▸ TASK DIRECTIONS: Reproduce exactly the span of lines beginning at the one with "LCD pin SCL: B7 -> B6" and ending at the last line of the data below, omitting pictures.

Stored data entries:
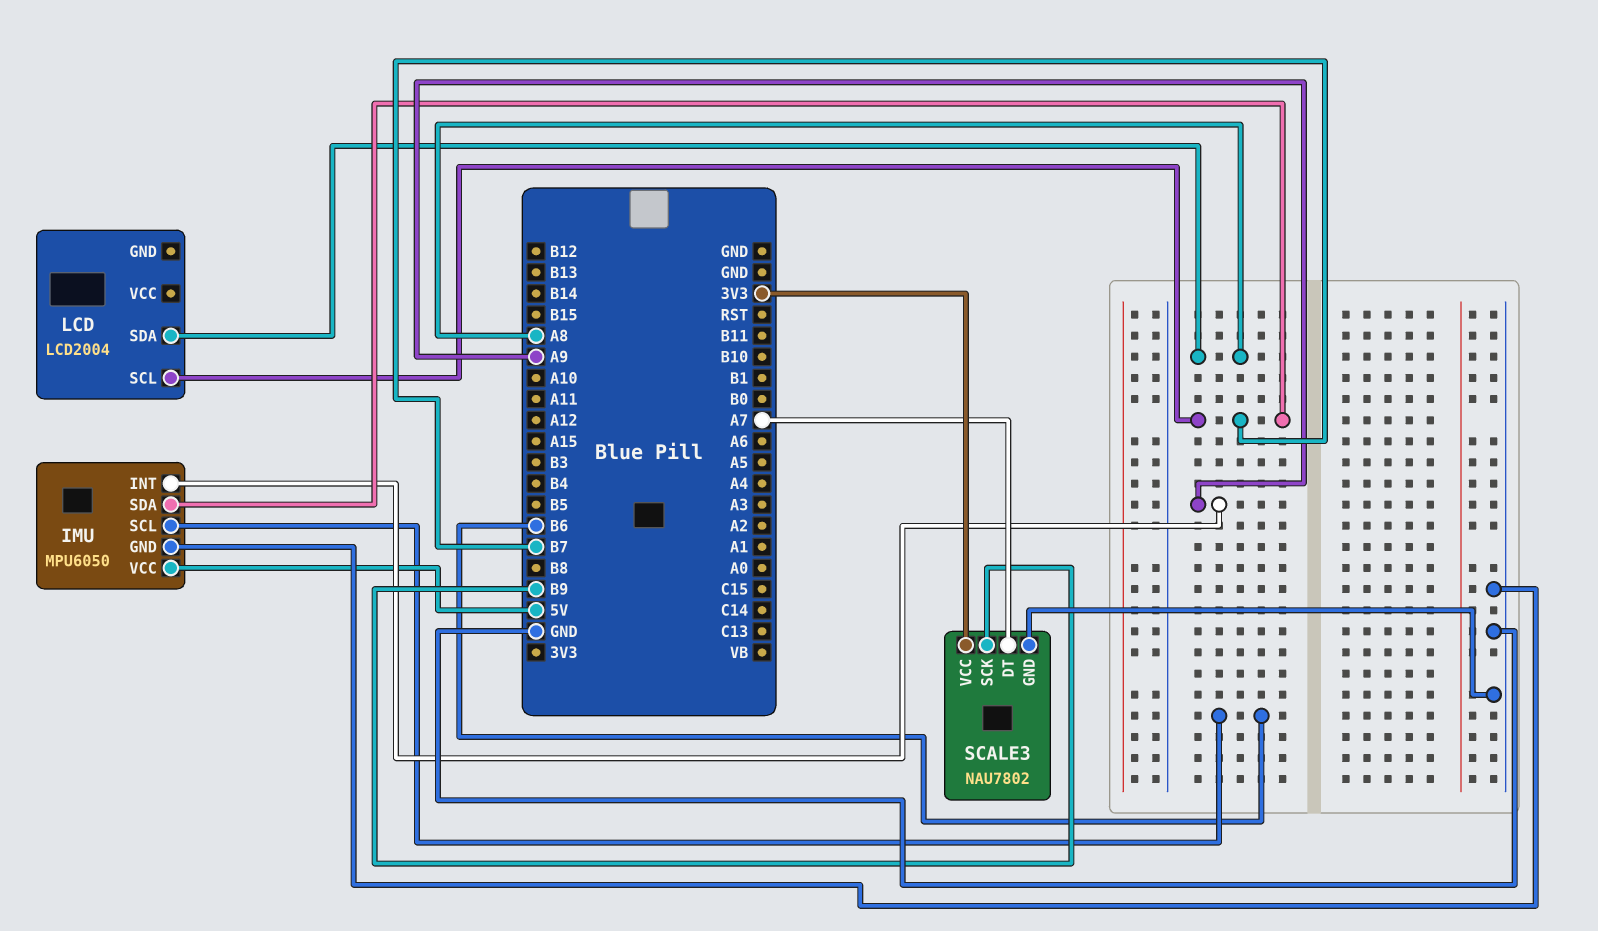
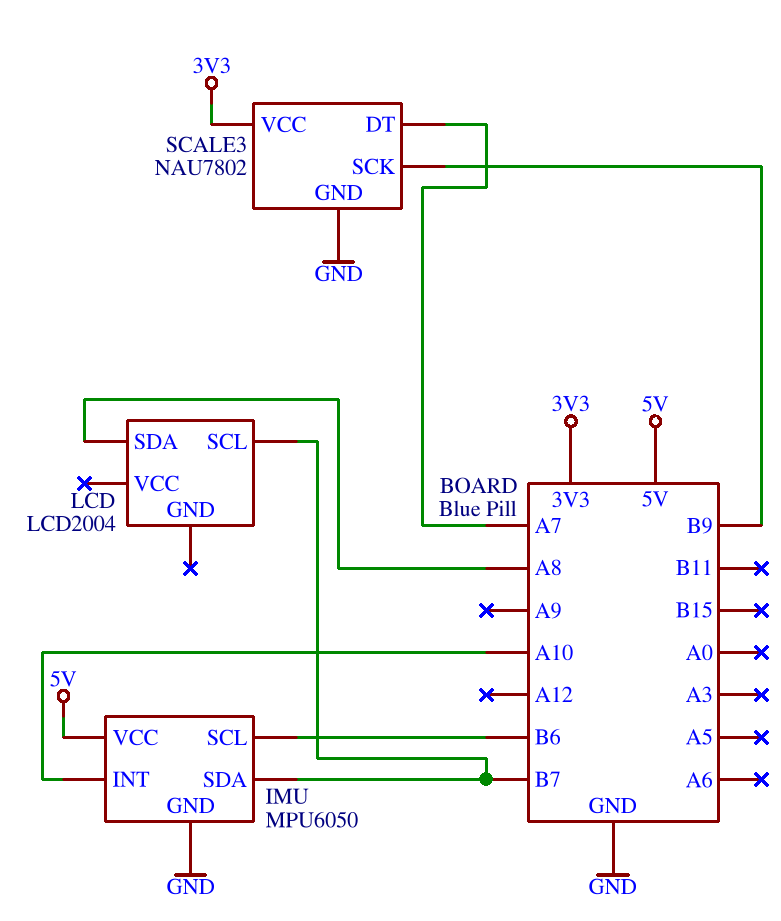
IMU pin INT: A9 -> A10

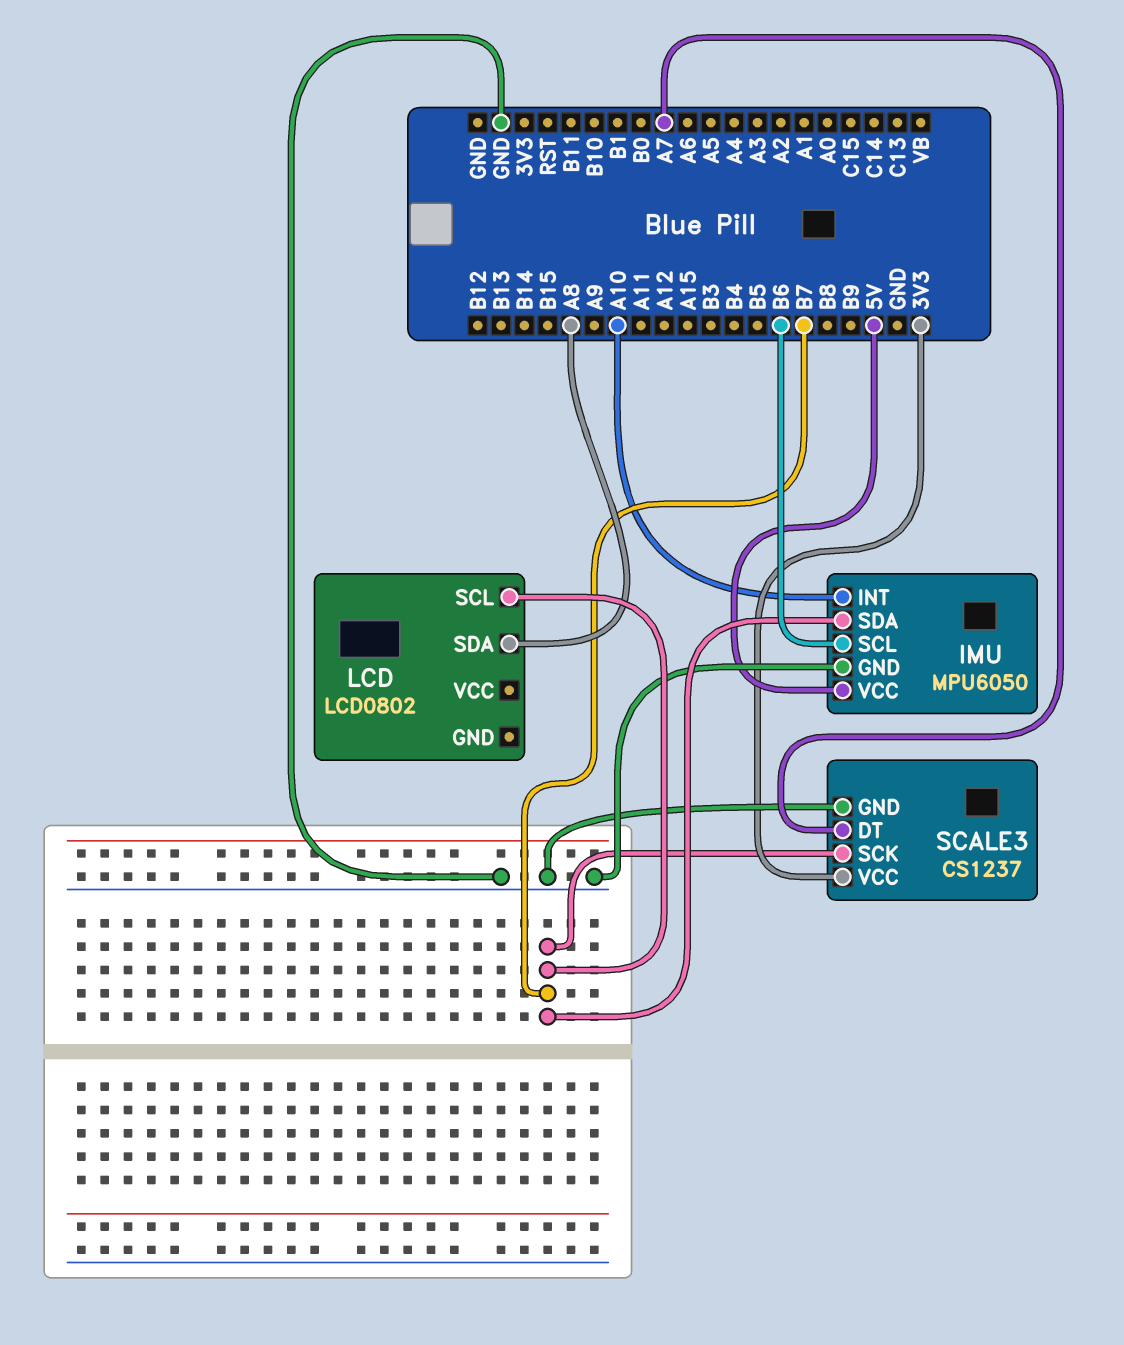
LCD: LCD2004 -> LCD0802
SCALE3: NAU7802 -> CS1237
SCALE3 pin SCK: B9 -> B7

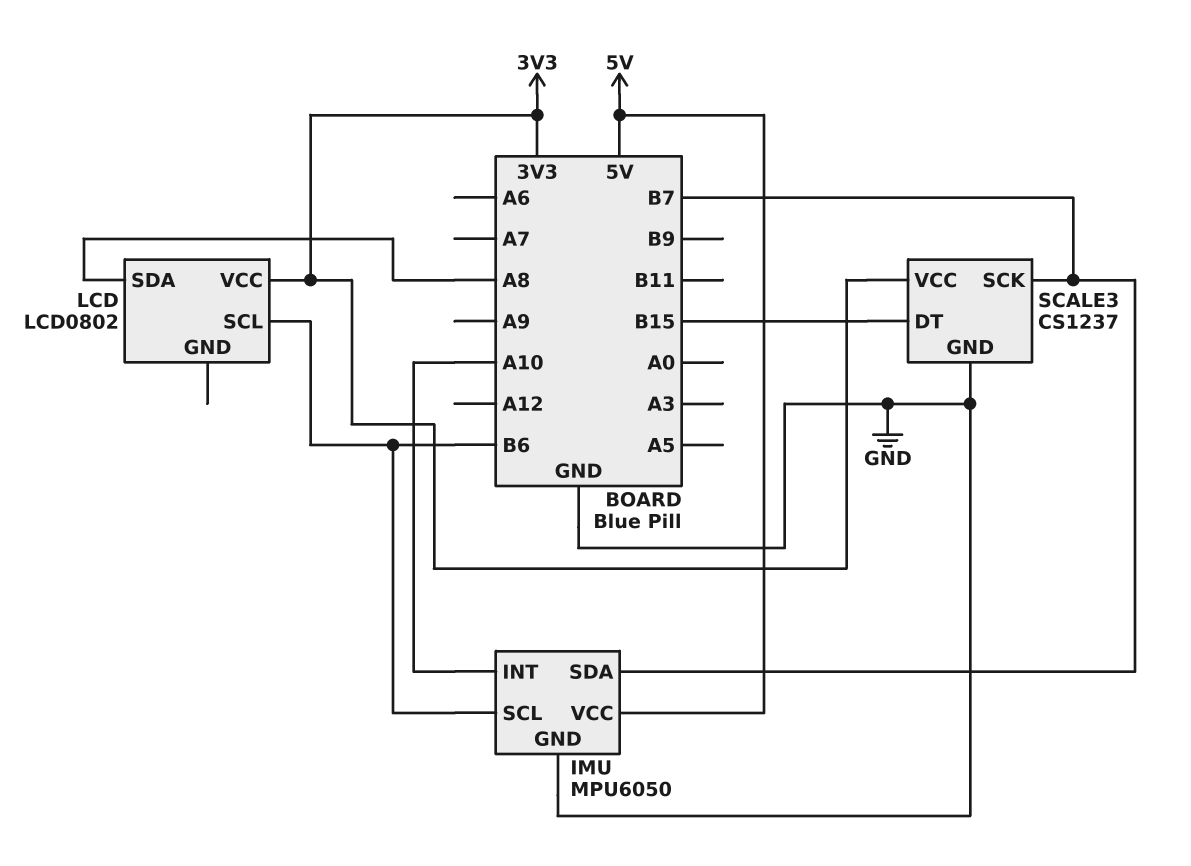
LCD pin SCL: B7 -> B6
LCD pin VCC: none -> 3V3
SCALE3 pin DT: A7 -> B15

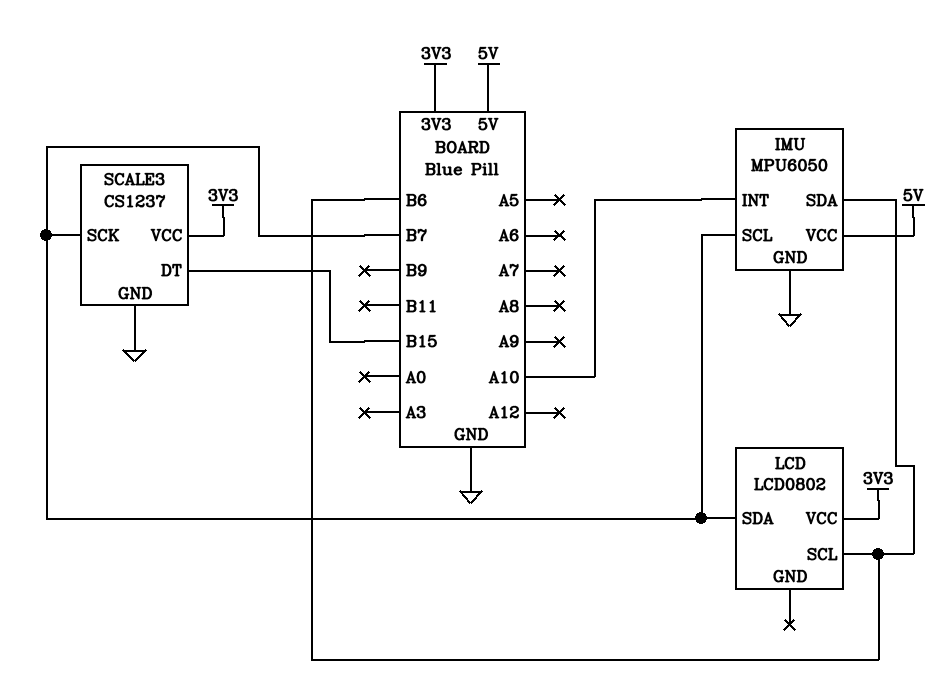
IMU pin SCL: B6 -> B7
IMU pin SDA: B7 -> B6
LCD pin SDA: A8 -> B7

▸ TASK RESULT:
LCD pin SCL: B7 -> B6
LCD pin VCC: none -> 3V3
SCALE3 pin DT: A7 -> B15

IMU pin SCL: B6 -> B7
IMU pin SDA: B7 -> B6
LCD pin SDA: A8 -> B7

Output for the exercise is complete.